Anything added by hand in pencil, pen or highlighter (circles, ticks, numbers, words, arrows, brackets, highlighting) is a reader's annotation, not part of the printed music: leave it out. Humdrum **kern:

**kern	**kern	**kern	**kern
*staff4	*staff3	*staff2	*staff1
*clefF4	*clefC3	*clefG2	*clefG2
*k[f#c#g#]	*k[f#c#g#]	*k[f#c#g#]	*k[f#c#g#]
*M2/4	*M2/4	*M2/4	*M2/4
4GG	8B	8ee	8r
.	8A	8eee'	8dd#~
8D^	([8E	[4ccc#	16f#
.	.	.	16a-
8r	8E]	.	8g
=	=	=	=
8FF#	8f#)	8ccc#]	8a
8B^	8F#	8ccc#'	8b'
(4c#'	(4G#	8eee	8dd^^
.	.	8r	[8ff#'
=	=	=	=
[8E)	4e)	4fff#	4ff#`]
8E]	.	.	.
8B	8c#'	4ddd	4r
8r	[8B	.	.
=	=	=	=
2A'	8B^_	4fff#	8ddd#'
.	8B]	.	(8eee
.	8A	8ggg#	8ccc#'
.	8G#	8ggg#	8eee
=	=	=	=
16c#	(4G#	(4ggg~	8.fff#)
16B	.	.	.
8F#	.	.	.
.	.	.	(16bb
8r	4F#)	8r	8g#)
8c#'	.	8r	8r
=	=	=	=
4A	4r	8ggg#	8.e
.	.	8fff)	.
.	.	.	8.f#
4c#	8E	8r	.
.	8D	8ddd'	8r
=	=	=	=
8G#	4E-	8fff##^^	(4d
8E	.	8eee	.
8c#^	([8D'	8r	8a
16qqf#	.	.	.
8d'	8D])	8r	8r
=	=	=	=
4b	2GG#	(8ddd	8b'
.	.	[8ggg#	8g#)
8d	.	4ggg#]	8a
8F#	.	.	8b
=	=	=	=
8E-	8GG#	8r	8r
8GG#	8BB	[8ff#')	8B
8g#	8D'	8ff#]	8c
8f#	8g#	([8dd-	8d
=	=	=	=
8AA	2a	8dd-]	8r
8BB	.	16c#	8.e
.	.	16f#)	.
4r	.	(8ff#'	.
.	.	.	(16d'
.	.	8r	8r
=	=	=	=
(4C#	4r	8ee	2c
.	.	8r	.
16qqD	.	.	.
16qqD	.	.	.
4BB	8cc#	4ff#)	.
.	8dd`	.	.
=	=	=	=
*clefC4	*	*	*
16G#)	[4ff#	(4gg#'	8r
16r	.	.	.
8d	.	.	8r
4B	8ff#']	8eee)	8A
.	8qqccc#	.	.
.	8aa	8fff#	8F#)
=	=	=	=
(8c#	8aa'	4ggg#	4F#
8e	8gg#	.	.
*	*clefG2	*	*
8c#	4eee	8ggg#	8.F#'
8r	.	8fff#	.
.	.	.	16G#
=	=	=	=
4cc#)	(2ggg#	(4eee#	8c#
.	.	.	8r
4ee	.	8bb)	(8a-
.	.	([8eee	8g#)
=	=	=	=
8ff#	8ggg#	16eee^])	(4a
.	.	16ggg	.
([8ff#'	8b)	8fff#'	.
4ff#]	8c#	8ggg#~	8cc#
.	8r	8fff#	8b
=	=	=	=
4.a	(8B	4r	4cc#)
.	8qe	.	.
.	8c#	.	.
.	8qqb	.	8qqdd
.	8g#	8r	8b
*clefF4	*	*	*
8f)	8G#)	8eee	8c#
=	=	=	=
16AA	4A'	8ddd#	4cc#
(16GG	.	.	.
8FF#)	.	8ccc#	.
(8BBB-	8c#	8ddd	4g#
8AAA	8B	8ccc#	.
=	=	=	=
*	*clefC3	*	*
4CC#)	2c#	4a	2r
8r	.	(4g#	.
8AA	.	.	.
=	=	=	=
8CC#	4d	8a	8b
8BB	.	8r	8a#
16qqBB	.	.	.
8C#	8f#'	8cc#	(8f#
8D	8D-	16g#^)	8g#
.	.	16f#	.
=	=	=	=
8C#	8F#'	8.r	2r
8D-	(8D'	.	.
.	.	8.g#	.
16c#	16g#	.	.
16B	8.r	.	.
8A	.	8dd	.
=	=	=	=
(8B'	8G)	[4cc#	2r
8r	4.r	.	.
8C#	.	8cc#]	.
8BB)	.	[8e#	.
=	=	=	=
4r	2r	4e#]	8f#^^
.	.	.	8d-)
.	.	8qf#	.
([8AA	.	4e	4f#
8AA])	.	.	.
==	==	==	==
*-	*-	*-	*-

...

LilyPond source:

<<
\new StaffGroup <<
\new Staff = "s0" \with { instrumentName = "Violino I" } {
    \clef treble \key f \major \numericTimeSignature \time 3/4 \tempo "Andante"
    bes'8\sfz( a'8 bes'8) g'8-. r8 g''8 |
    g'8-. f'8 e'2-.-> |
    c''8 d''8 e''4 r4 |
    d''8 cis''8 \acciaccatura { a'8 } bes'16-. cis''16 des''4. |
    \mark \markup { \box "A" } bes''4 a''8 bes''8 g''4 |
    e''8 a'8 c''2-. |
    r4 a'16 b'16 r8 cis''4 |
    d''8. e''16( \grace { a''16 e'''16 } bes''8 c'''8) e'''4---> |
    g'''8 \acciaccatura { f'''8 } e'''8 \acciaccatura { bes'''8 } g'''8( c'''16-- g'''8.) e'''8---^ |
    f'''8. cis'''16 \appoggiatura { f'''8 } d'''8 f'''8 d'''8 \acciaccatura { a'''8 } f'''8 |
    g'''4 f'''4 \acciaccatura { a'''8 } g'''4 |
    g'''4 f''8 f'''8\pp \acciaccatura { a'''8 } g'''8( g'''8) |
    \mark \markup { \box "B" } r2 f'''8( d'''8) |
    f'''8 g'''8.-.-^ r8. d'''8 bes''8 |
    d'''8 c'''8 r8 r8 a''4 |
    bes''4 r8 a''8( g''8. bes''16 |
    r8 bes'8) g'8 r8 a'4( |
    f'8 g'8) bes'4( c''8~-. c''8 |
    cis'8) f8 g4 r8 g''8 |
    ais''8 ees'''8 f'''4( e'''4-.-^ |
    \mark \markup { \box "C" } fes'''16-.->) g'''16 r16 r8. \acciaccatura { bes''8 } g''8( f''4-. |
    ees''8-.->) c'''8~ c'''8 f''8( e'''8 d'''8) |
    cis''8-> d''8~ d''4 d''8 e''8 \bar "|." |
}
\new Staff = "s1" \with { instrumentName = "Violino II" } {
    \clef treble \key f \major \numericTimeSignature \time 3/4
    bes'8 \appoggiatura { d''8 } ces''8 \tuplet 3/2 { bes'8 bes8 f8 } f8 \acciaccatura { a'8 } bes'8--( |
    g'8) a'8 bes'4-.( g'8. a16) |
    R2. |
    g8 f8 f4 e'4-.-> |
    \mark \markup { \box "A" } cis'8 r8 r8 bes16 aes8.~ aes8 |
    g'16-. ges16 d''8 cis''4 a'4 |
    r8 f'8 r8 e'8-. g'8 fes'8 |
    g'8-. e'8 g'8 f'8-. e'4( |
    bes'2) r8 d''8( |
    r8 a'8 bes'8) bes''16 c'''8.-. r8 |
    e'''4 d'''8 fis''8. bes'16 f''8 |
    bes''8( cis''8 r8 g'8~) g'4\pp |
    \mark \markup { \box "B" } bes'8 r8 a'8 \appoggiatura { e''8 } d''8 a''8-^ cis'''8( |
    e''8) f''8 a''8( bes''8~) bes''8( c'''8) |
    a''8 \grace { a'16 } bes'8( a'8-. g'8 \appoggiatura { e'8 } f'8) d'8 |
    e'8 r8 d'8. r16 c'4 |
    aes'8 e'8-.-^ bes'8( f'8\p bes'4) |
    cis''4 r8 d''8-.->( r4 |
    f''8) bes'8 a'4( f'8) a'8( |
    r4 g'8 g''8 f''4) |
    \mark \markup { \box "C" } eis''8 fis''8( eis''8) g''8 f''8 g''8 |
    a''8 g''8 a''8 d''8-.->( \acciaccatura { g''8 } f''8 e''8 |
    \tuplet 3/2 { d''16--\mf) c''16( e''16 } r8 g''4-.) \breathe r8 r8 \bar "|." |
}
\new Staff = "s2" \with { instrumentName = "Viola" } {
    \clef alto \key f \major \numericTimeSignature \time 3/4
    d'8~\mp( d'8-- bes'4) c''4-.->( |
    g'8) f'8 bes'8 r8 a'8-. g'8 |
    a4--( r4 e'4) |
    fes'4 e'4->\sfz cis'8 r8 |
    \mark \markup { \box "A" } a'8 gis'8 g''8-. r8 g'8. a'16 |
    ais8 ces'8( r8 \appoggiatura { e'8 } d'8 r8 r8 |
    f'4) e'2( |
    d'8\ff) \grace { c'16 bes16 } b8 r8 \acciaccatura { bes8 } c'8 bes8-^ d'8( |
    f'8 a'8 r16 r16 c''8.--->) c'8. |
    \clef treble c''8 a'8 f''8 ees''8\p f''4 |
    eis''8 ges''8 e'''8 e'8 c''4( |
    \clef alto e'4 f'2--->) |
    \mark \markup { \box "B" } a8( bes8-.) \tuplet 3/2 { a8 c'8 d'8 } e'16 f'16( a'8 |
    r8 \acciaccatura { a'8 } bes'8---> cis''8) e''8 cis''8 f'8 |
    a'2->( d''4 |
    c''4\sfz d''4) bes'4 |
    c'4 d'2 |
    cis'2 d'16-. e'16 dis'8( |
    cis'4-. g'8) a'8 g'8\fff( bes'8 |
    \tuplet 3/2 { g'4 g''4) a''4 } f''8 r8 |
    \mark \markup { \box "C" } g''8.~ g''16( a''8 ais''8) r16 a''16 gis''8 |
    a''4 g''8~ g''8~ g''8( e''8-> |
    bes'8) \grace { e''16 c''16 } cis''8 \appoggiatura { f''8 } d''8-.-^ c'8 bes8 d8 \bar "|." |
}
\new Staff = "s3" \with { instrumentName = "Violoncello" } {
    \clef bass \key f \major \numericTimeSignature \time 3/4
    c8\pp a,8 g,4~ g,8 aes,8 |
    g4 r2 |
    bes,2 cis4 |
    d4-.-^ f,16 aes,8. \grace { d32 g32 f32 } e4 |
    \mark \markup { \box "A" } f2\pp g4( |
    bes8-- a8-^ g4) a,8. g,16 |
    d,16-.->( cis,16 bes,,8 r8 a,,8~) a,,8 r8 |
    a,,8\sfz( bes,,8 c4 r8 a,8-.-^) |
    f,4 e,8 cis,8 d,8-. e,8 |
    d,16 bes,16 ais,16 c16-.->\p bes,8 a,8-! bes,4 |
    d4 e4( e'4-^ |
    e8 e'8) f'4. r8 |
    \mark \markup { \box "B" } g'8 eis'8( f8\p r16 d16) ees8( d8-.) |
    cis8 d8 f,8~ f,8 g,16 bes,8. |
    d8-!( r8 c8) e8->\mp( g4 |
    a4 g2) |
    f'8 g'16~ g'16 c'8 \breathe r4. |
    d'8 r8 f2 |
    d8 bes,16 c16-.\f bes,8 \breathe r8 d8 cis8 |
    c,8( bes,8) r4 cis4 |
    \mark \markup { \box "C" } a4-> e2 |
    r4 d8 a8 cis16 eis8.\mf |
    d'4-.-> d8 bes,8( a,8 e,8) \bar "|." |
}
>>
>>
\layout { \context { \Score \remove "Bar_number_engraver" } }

▸ **Problem requirements**:
Report each line of the data that contains the string "appoggiatura".

▸ **Full output**:
    f'''8. cis'''16 \appoggiatura { f'''8 } d'''8 f'''8 d'''8 \acciaccatura { a'''8 } f'''8 |
    bes'8 \appoggiatura { d''8 } ces''8 \tuplet 3/2 { bes'8 bes8 f8 } f8 \acciaccatura { a'8 } bes'8--( |
    \mark \markup { \box "B" } bes'8 r8 a'8 \appoggiatura { e''8 } d''8 a''8-^ cis'''8( |
    a''8 \grace { a'16 } bes'8( a'8-. g'8 \appoggiatura { e'8 } f'8) d'8 |
    ais8 ces'8( r8 \appoggiatura { e'8 } d'8 r8 r8 |
    bes'8) \grace { e''16 c''16 } cis''8 \appoggiatura { f''8 } d''8-.-^ c'8 bes8 d8 \bar "|." |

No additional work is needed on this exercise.